-------- Source material

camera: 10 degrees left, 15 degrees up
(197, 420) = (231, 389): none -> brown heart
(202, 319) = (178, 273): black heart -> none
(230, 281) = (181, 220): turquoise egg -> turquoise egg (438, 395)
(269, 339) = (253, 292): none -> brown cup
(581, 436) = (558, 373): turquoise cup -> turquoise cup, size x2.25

----------------
-------- Source material

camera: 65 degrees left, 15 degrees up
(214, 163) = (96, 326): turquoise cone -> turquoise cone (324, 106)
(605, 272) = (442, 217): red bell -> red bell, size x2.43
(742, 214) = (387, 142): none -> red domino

----------------

Problem: Once the line with "camera: 10 degrees left, 15 degrees up" is found in the records above, print exactly that line and every line after it through the line with "(581, 436) = (558, 373): turquoise".

Response box:
camera: 10 degrees left, 15 degrees up
(197, 420) = (231, 389): none -> brown heart
(202, 319) = (178, 273): black heart -> none
(230, 281) = (181, 220): turquoise egg -> turquoise egg (438, 395)
(269, 339) = (253, 292): none -> brown cup
(581, 436) = (558, 373): turquoise cup -> turquoise cup, size x2.25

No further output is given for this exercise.